- Opening Delimiter -

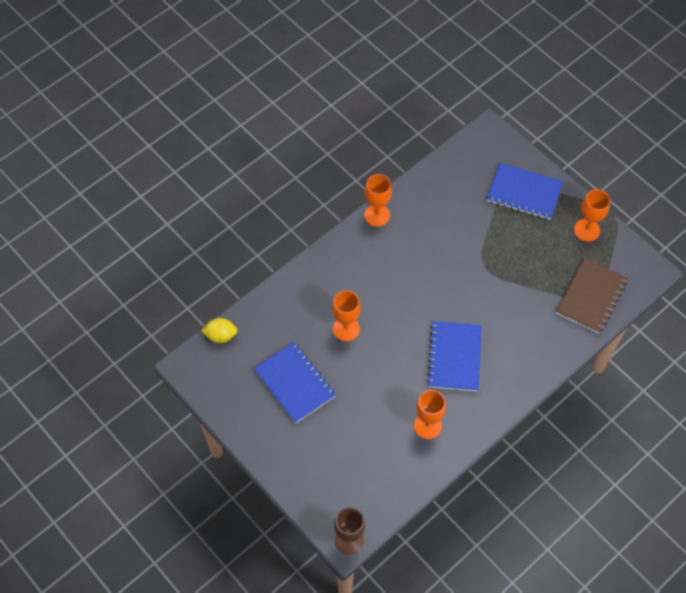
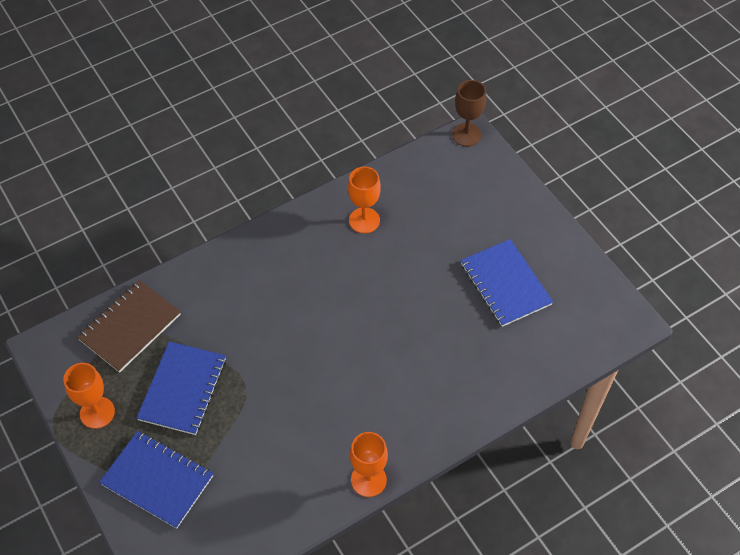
camera: 170 degrees left, 5 degrees down
(220, 336) = (590, 351): yellow lemon -> none
(346, 329) = (436, 335): orange goblet -> none
(454, 357) = (315, 284): blue notebook -> blue notebook (183, 389)

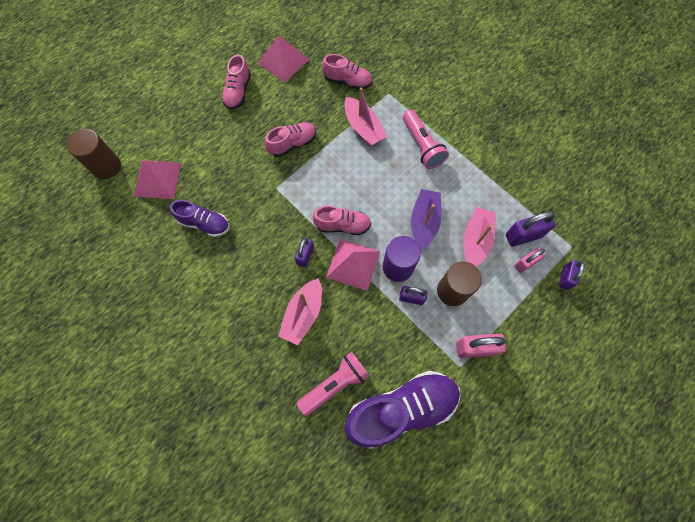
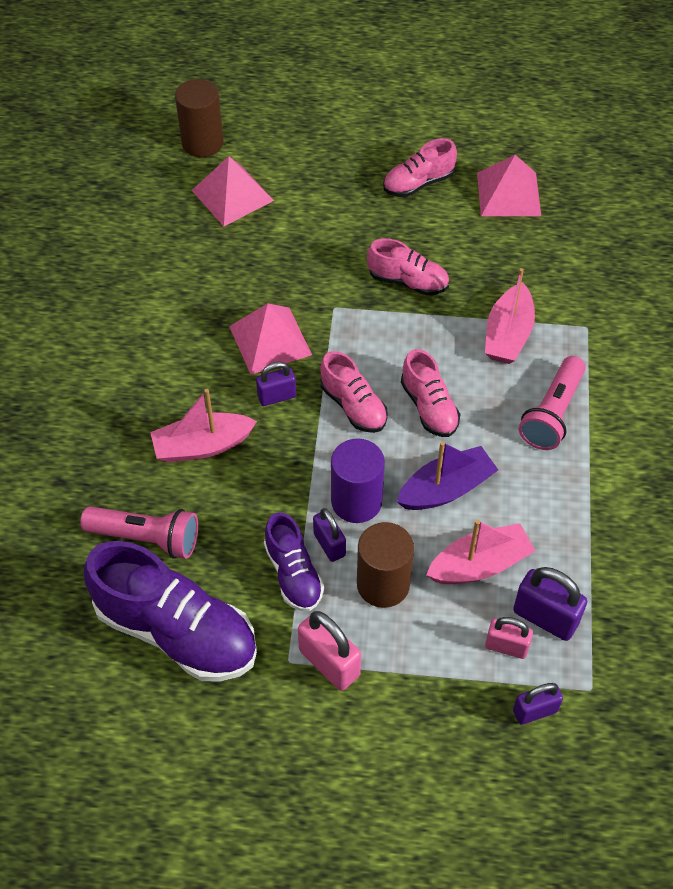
camera: 50 degrees right, 15 degrees down
(204, 223) = (222, 274): purple shoe -> purple shoe (293, 573)
(347, 81) = (555, 274): pink shoe -> pink shoe (429, 407)
(353, 264) = (314, 452): pink pyramid -> pink pyramid (270, 340)

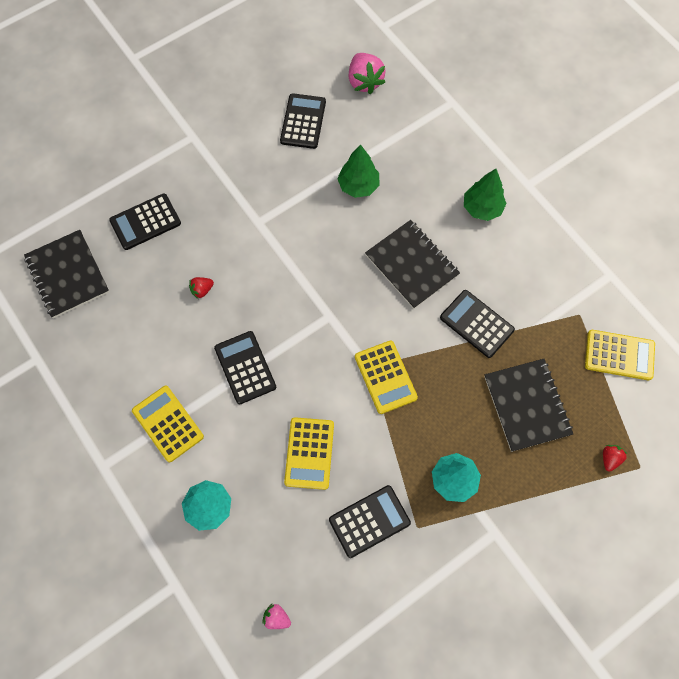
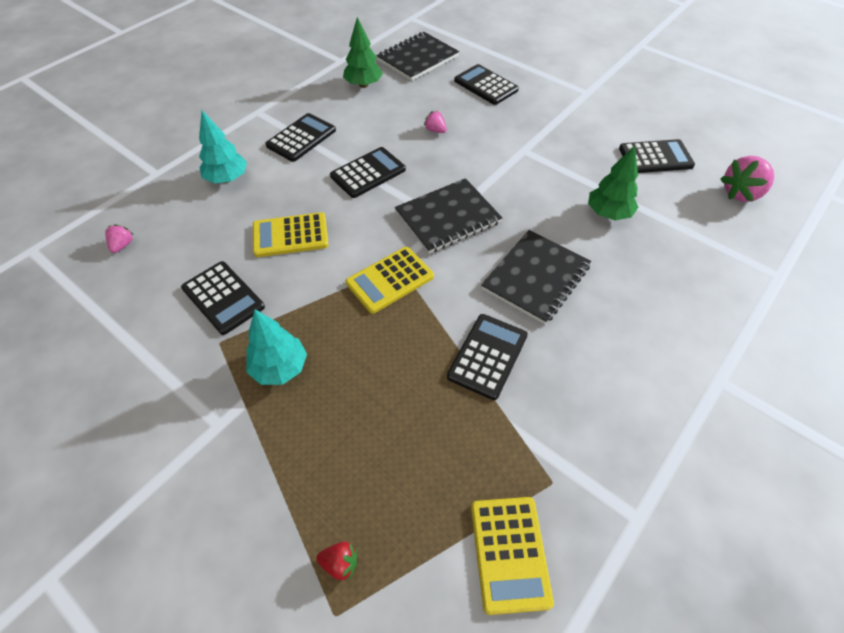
camera: 75 degrees right, 15 degrees down
(168, 423) = (301, 138): yellow calculator -> black calculator
(202, 290) = (435, 130): red strawberry -> pink strawberry
(482, 208) = (650, 333): green tree -> green tree (363, 85)
(526, 405) = (394, 433): black notebook -> black notebook (447, 217)

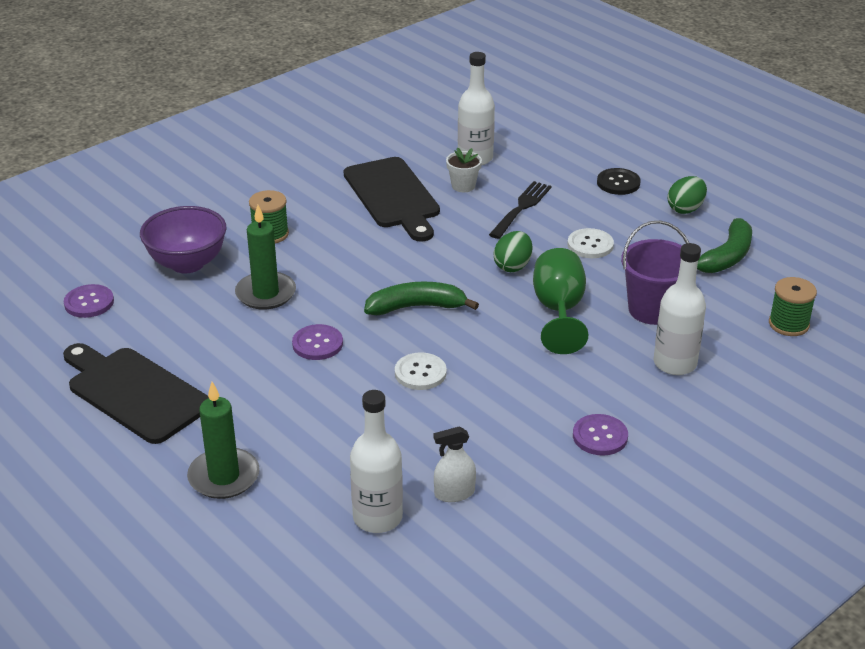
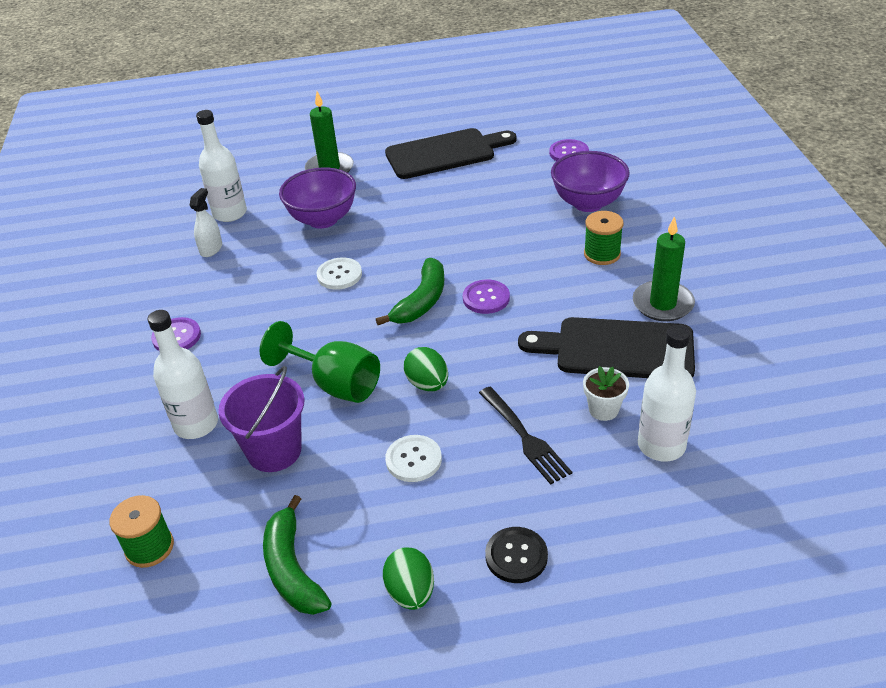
camera: 125 degrees right, 5 degrees up
(266, 293) = (511, 230): green candle -> green candle (662, 304)
(317, 344) = (423, 237): purple button -> purple button (486, 298)
(335, 430) = (323, 219): none -> purple bowl

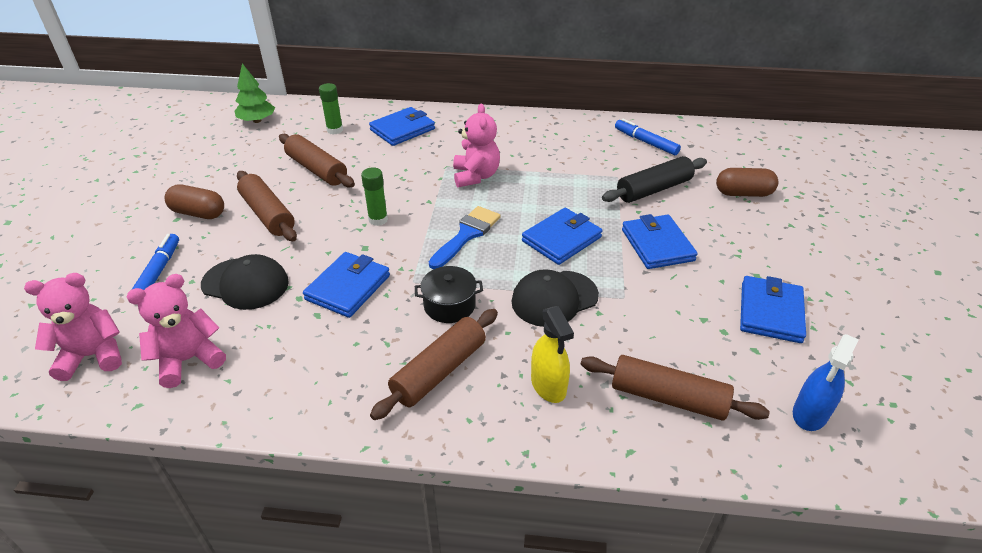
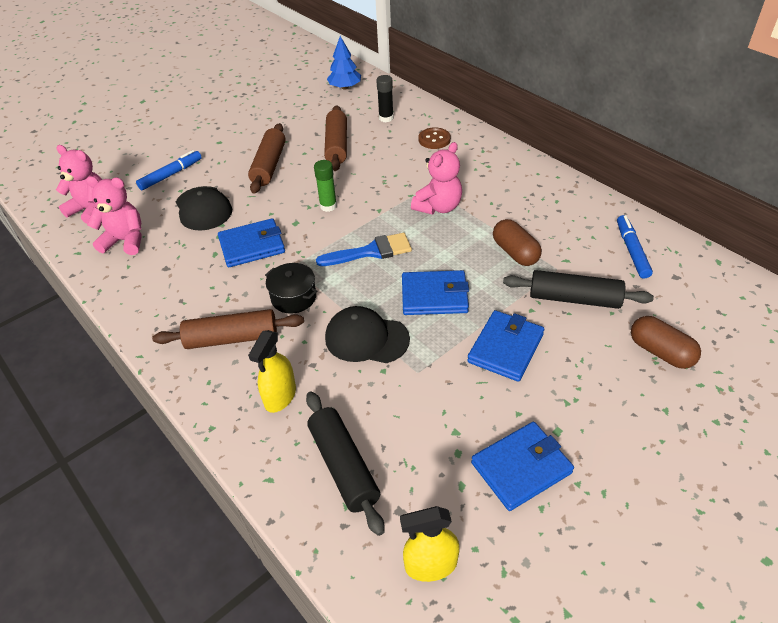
camera: 45 degrees right, 5 degrees up
(198, 213) = (234, 144): brown capsule -> brown capsule (515, 252)
(257, 120) = (345, 87): green tree -> blue tree
(335, 130) = (386, 118): green glue stick -> black glue stick
(402, 129) = (434, 139): blue wallet -> brown button
(668, 398) = (343, 466): brown rolling pin -> black rolling pin
(810, 414) = (430, 565): blue spray bottle -> yellow spray bottle

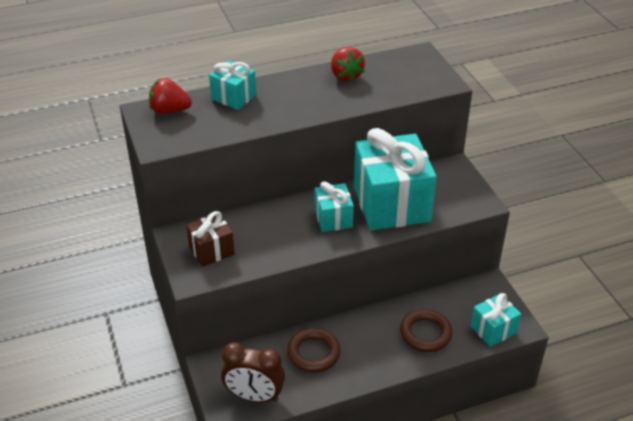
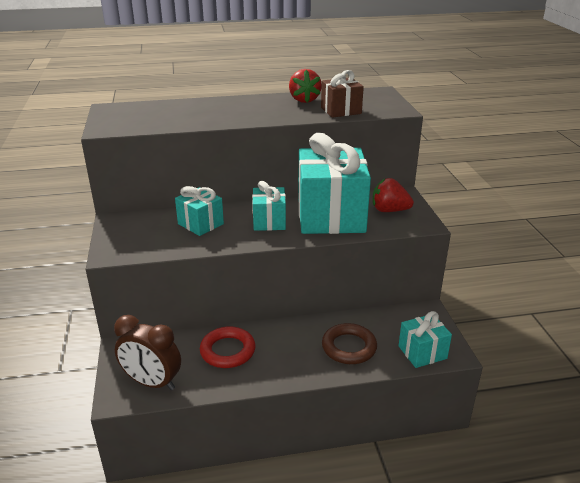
camera: 10 degrees right, 10 degrees down
(169, 111) = (131, 109): red strawberry -> red strawberry (389, 210)
(211, 250) = (141, 234): brown gift -> brown gift (341, 110)
(234, 97) = (194, 105): turquoise gift -> turquoise gift (200, 224)
(313, 353) = (227, 351): brown ring -> red ring

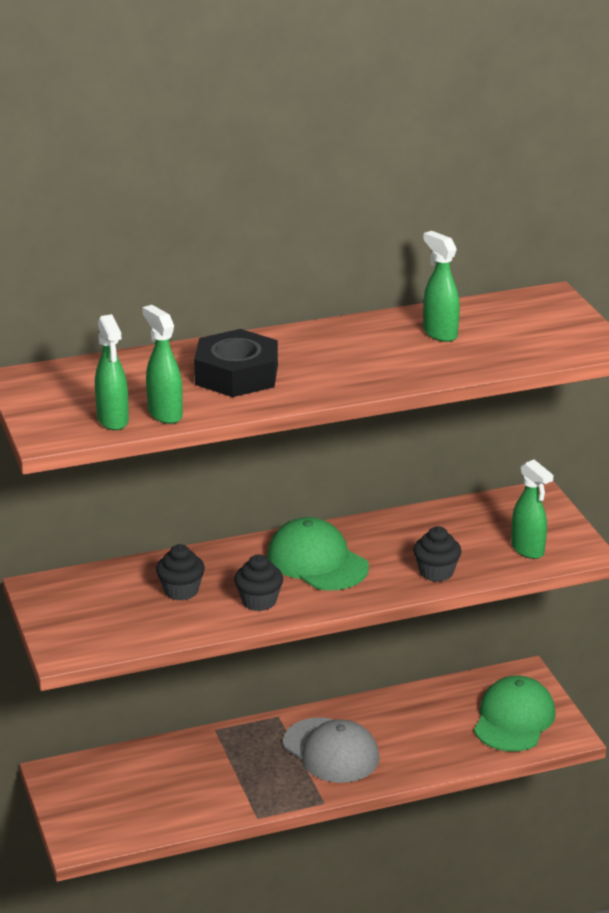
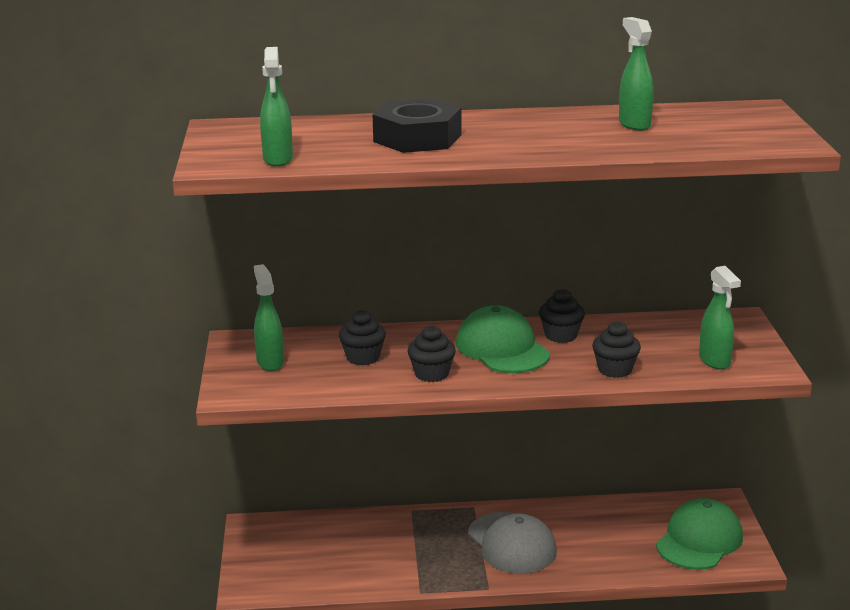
camera: 15 degrees right, 5 degrees down
(164, 414) = (329, 159): green spray bottle -> green spray bottle (270, 362)
(369, 538) = (561, 335): none -> black cupcake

- Closing Delimiter -

> TRY IT: Pictures aside, repeat every entry exactly as written.

> SOLUTION TO THE EXERCISE:
camera: 170 degrees left, 5 degrees down
(220, 336) = (590, 351): yellow lemon -> none
(346, 329) = (436, 335): orange goblet -> none
(454, 357) = (315, 284): blue notebook -> blue notebook (183, 389)

camera: 50 degrees right, 15 degrees down
(204, 223) = (222, 274): purple shoe -> purple shoe (293, 573)
(347, 81) = (555, 274): pink shoe -> pink shoe (429, 407)
(353, 264) = (314, 452): pink pyramid -> pink pyramid (270, 340)

camera: 75 degrees right, 15 degrees down
(168, 423) = (301, 138): yellow calculator -> black calculator
(202, 290) = (435, 130): red strawberry -> pink strawberry
(482, 208) = (650, 333): green tree -> green tree (363, 85)
(526, 405) = (394, 433): black notebook -> black notebook (447, 217)

camera: 125 degrees right, 5 degrees up
(266, 293) = (511, 230): green candle -> green candle (662, 304)
(317, 344) = (423, 237): purple button -> purple button (486, 298)
(335, 430) = (323, 219): none -> purple bowl

camera: 45 degrees right, 5 degrees up
(198, 213) = (234, 144): brown capsule -> brown capsule (515, 252)
(257, 120) = (345, 87): green tree -> blue tree
(335, 130) = (386, 118): green glue stick -> black glue stick
(402, 129) = (434, 139): blue wallet -> brown button
(668, 398) = (343, 466): brown rolling pin -> black rolling pin
(810, 414) = (430, 565): blue spray bottle -> yellow spray bottle

camera: 10 degrees right, 10 degrees down
(169, 111) = (131, 109): red strawberry -> red strawberry (389, 210)
(211, 250) = (141, 234): brown gift -> brown gift (341, 110)
(234, 97) = (194, 105): turquoise gift -> turquoise gift (200, 224)
(313, 353) = (227, 351): brown ring -> red ring

camera: 15 degrees right, 5 degrees down
(164, 414) = (329, 159): green spray bottle -> green spray bottle (270, 362)
(369, 538) = (561, 335): none -> black cupcake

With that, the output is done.